ASSIGNED TASK ▸
Copy, from the material below, each line that contains the word "cheese".

DATASET RECORDS ▸
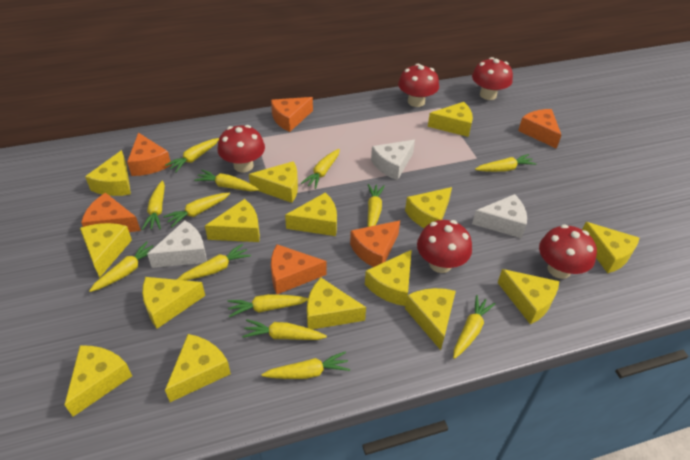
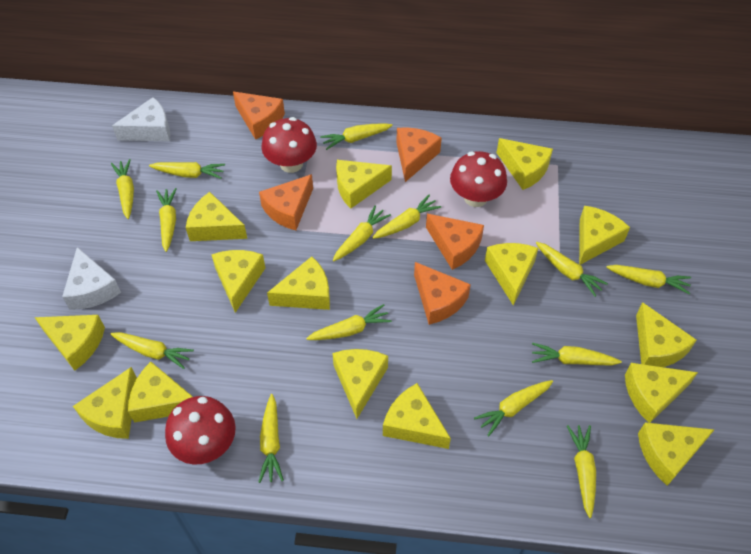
orange cheese: [81,193,141,232] [127,133,171,176] [271,97,313,132] [271,244,327,294] [350,221,400,267] [518,109,562,149] = 6 -> [233,91,285,140] [259,174,313,230] [396,127,442,182] [414,262,471,325] [426,214,484,270] = 5
red mushroom: [217,125,265,172] [398,64,439,107] [417,220,472,273] [472,57,513,100] [539,224,597,279] = 5 -> [165,396,236,464] [261,117,317,173] [450,151,507,207] = 3
white cheese: [147,220,207,268] [371,140,415,180] [472,194,527,238] = 3 -> [62,247,121,310] [112,97,170,141] = 2
yellow carrot: [89,241,154,292] [142,180,165,230] [163,193,230,227] [165,138,219,173] [177,243,251,280] [194,170,259,191] [228,294,308,317] [242,319,327,340] [262,351,350,379] [301,149,340,189] [367,184,385,227] [453,295,495,359] [475,154,536,172] = 13 -> [110,332,194,369] [111,159,134,219] [149,162,225,179] [156,188,177,252] [258,394,284,483] [306,304,392,340] [320,123,393,150] [332,205,391,262] [372,195,442,239] [474,380,553,436] [532,343,622,366] [536,242,608,297] [567,425,596,518] [606,265,691,294] = 14

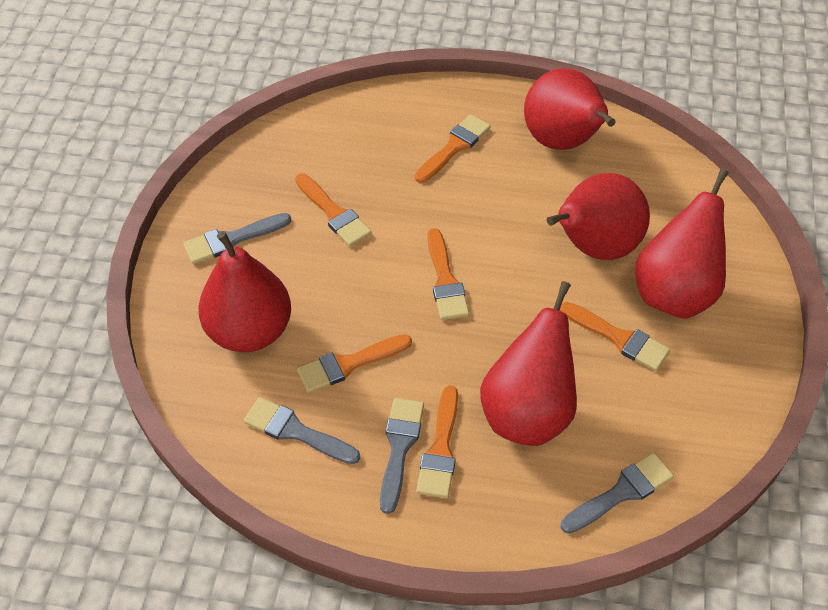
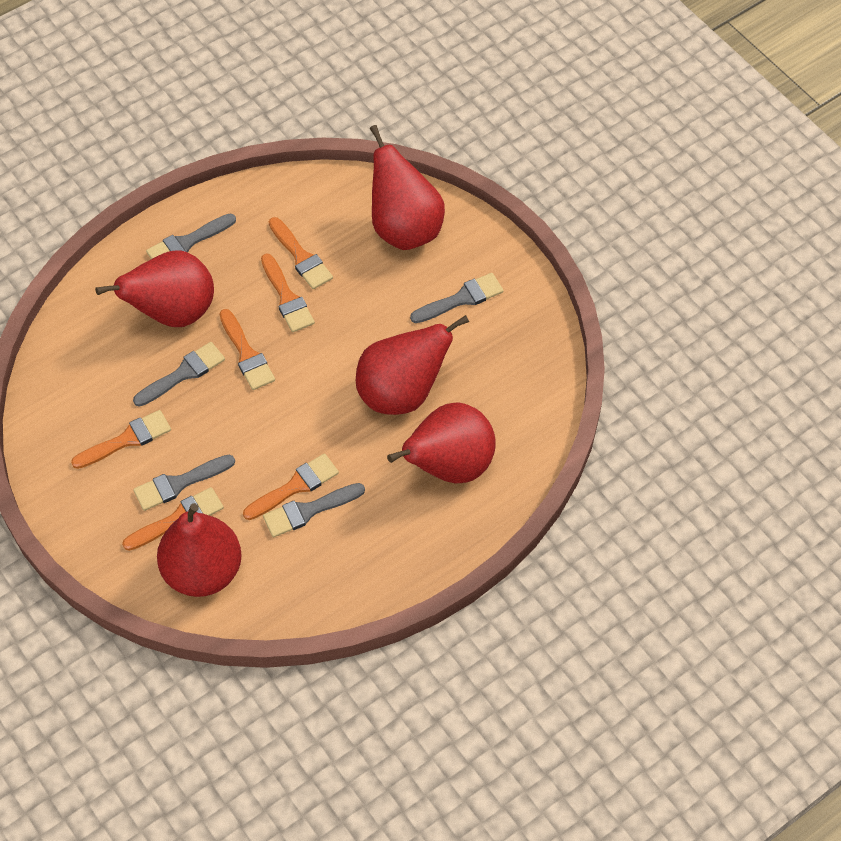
grey brush: [183,213,291,264] [244,397,360,464] [380,398,424,514] [561,453,674,534] = 4 -> [133,342,225,407] [133,455,235,511] [146,213,236,259] [263,483,365,537] [410,273,504,323] = 5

RESULT BELOW ▸
orange cheese: [81,193,141,232] [127,133,171,176] [271,97,313,132] [271,244,327,294] [350,221,400,267] [518,109,562,149] = 6 -> [233,91,285,140] [259,174,313,230] [396,127,442,182] [414,262,471,325] [426,214,484,270] = 5
white cheese: [147,220,207,268] [371,140,415,180] [472,194,527,238] = 3 -> [62,247,121,310] [112,97,170,141] = 2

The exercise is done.